What is needed:
Scan the following material for the string "white" and copy each line in which it appears.

Given data:

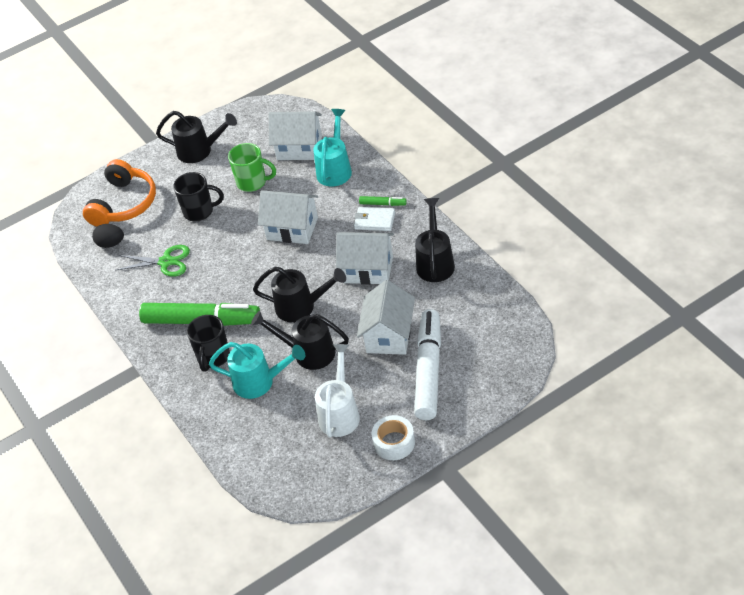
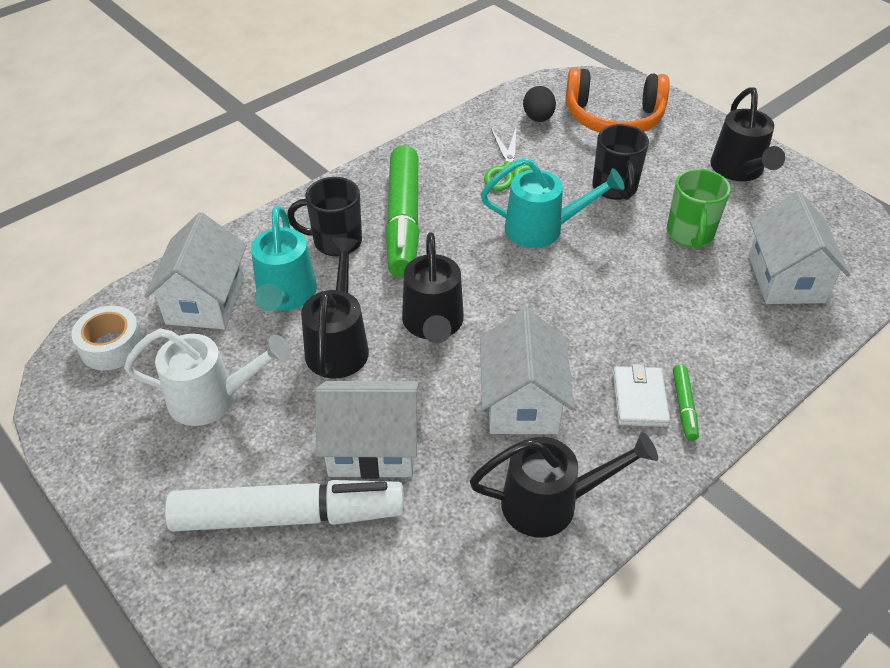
camera: 75 degrees right, 0 degrees up
(292, 229) = (599, 293): white house -> white house (205, 301)
(335, 169) = (751, 330): turquoise watering can -> turquoise watering can (542, 229)
(394, 443) = (139, 478): white tape -> white tape (112, 346)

Exercise solution:
(292, 229) = (599, 293): white house -> white house (205, 301)
(394, 443) = (139, 478): white tape -> white tape (112, 346)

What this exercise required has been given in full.